• _Try it_:
Each record below is to be retyped exactly, with its pictures omitted.

*** Opening Available data ***

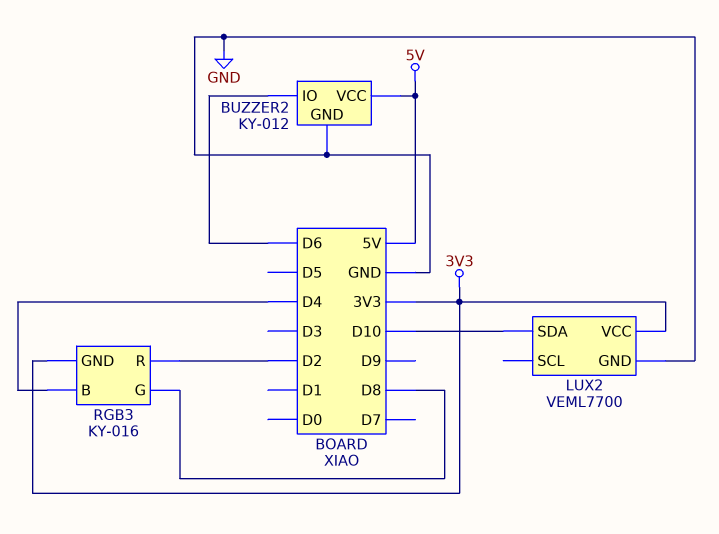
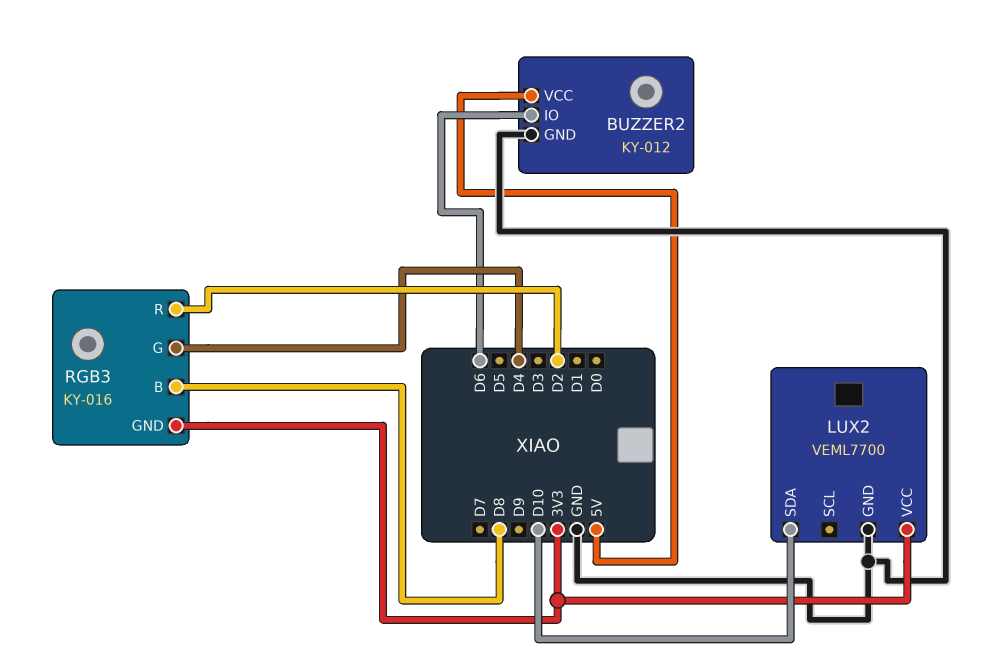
RGB3 pin B: D4 -> D8
RGB3 pin G: D8 -> D4

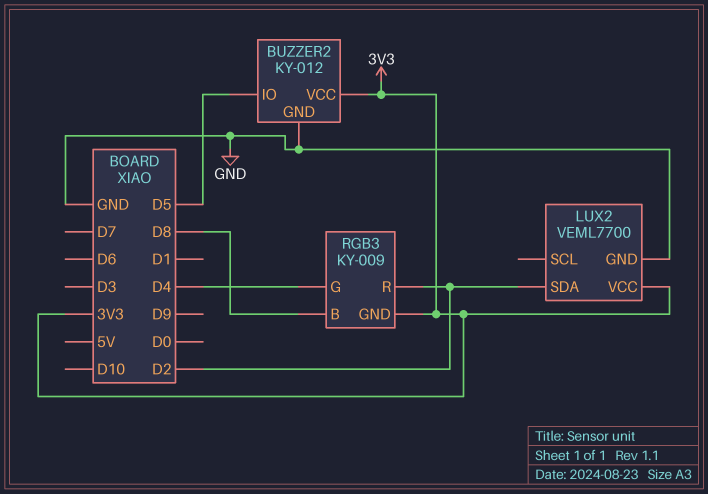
BUZZER2 pin IO: D6 -> D5
BUZZER2 pin VCC: 5V -> 3V3
LUX2 pin SDA: D10 -> D2
RGB3: KY-016 -> KY-009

*** Closing Available data ***

• _Result below_:
RGB3 pin B: D4 -> D8
RGB3 pin G: D8 -> D4

BUZZER2 pin IO: D6 -> D5
BUZZER2 pin VCC: 5V -> 3V3
LUX2 pin SDA: D10 -> D2
RGB3: KY-016 -> KY-009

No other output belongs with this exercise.